(Source data)
--

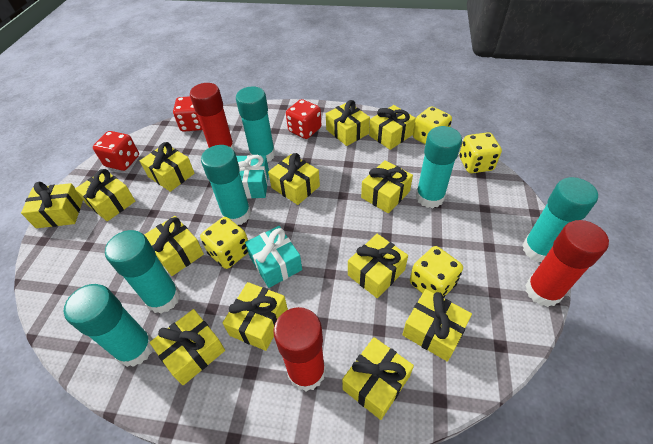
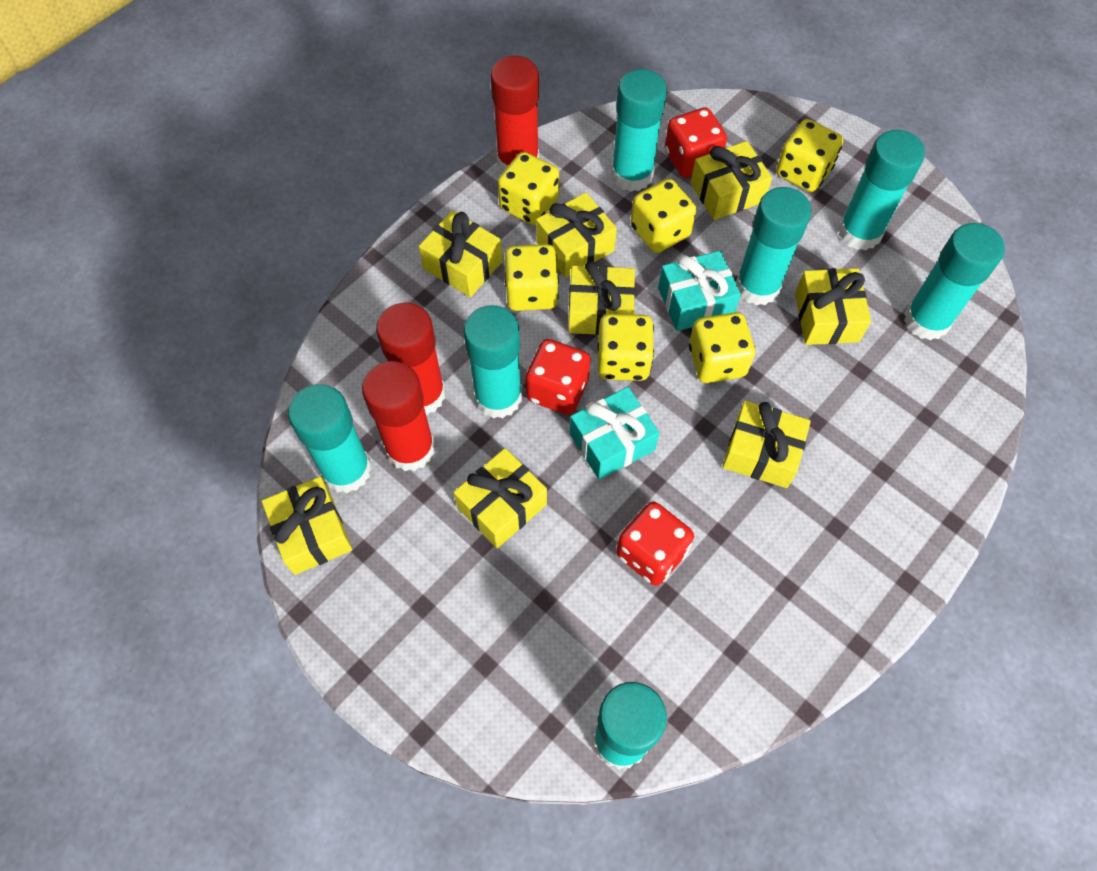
turquoise glue stick: 6 -> 7
yellow dice: 4 -> 6
yellow gift: 13 -> 8

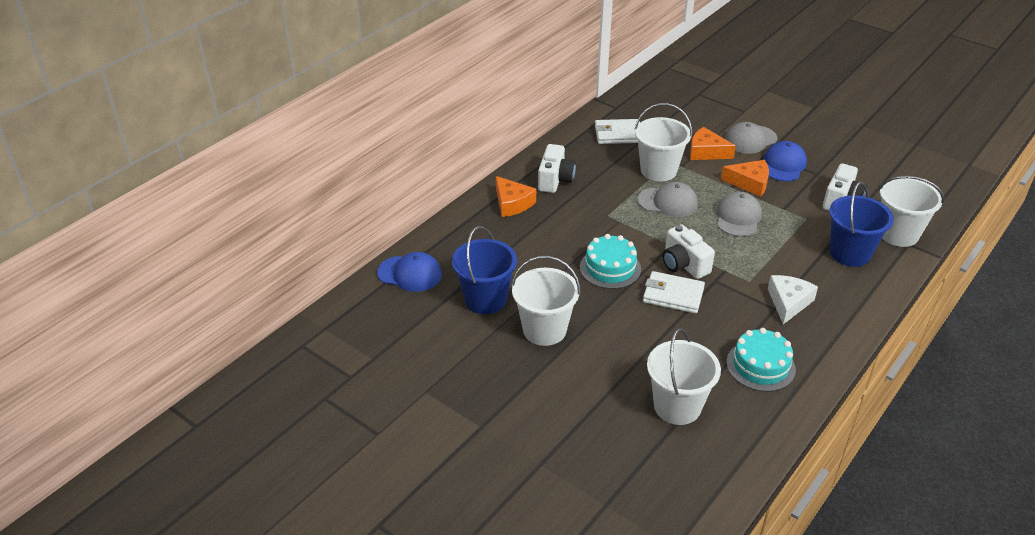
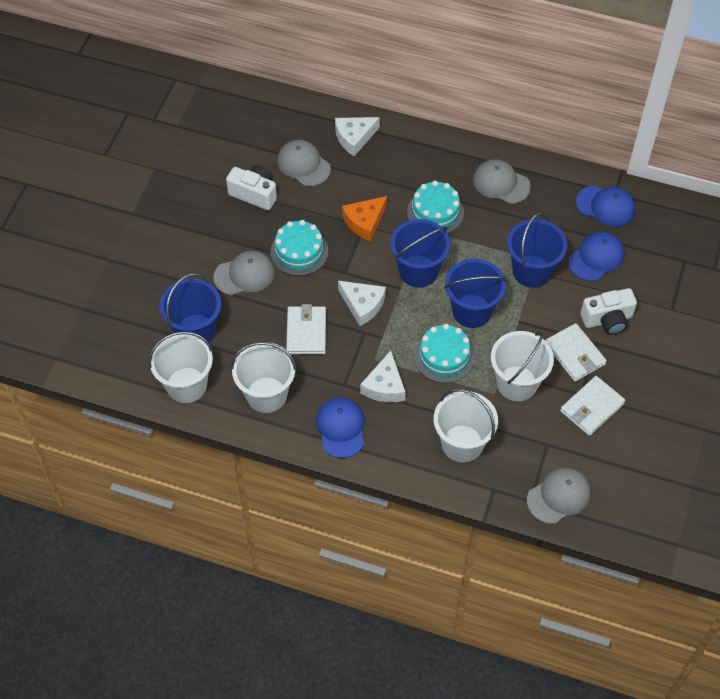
blue bucket: 2 -> 4
blue cap: 2 -> 3
grey cap: 3 -> 4
orange cheese: 3 -> 1
turquoise cake: 2 -> 3
white camera: 3 -> 2
white cheese: 1 -> 3
white wallet: 2 -> 3

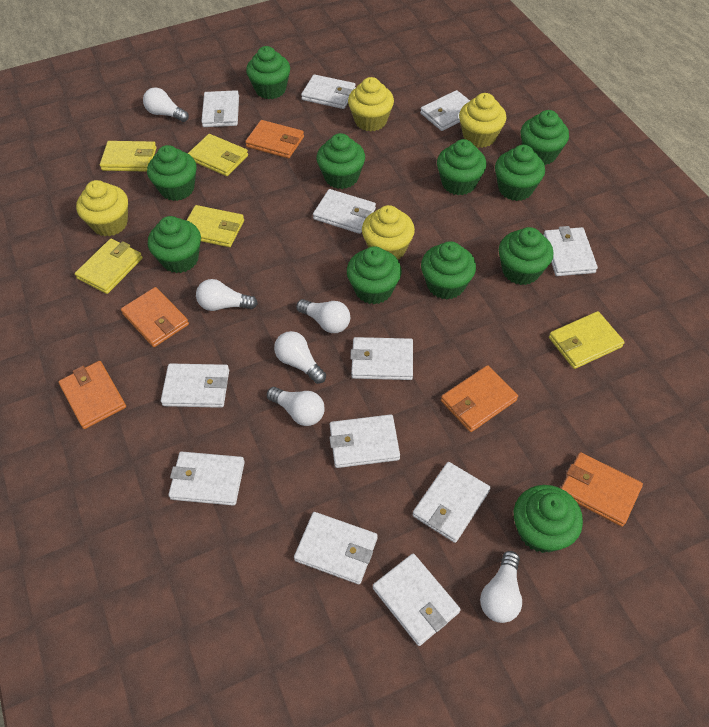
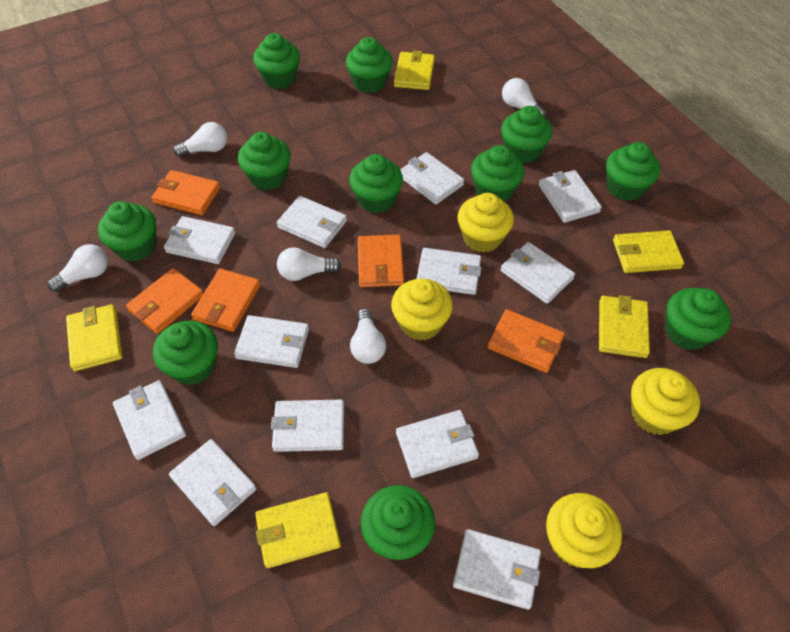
white light bulb: 6 -> 5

--

What is required —
Will you restate every entry word for word and omit the images?

Result of this exercise —
turquoise glue stick: 6 -> 7
yellow dice: 4 -> 6
yellow gift: 13 -> 8

blue bucket: 2 -> 4
blue cap: 2 -> 3
grey cap: 3 -> 4
orange cheese: 3 -> 1
turquoise cake: 2 -> 3
white camera: 3 -> 2
white cheese: 1 -> 3
white wallet: 2 -> 3

white light bulb: 6 -> 5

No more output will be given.